* _PROBLEM TO SOLVE_:
Below are the records; pull every line that includes "grey".

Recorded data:

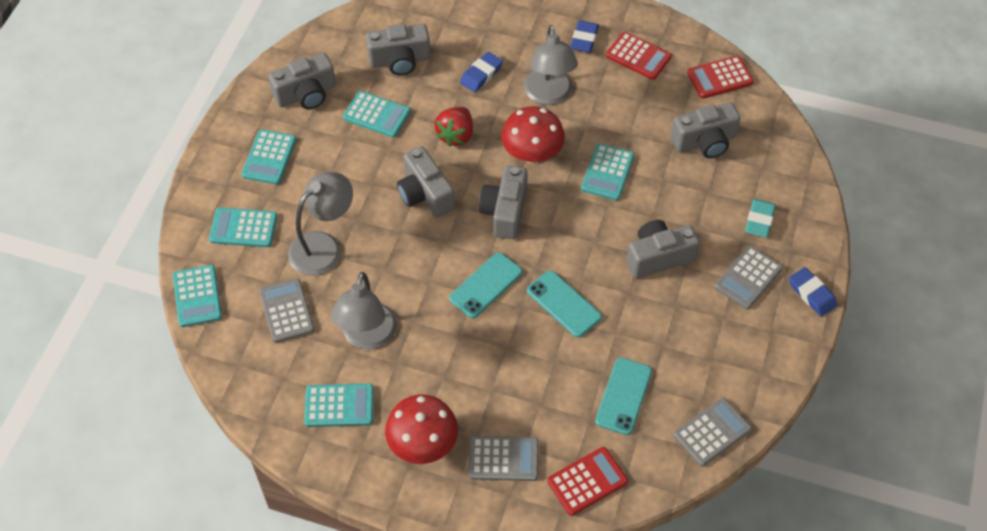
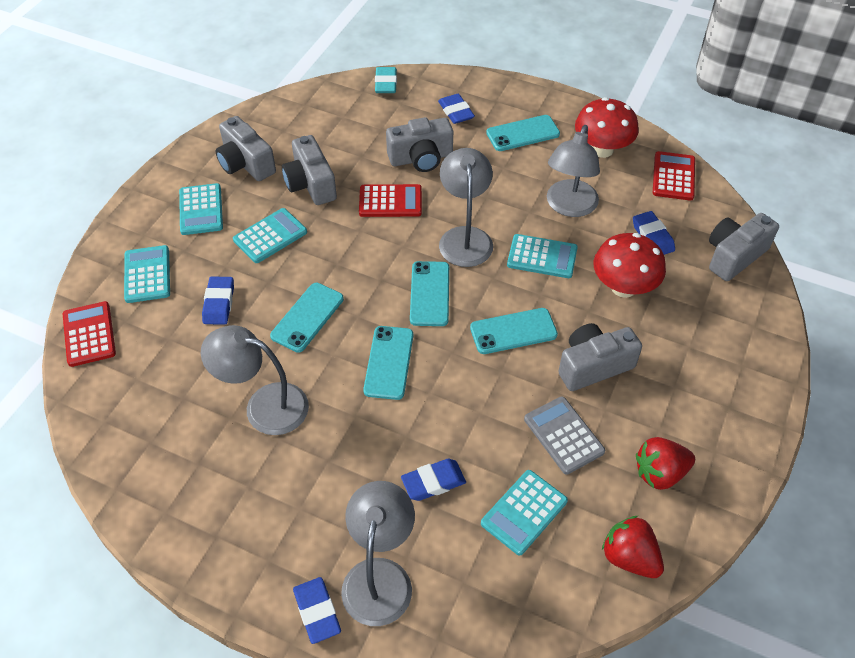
blue eraser: 3 -> 5
grey calculator: 4 -> 1
grey camera: 6 -> 5
grey lamp: 3 -> 4
red strawberry: 1 -> 2
turquoise calculator: 6 -> 5
turquoise phone: 3 -> 5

* _SOLUTION FOR THIS EXERCISE_:
grey calculator: 4 -> 1
grey camera: 6 -> 5
grey lamp: 3 -> 4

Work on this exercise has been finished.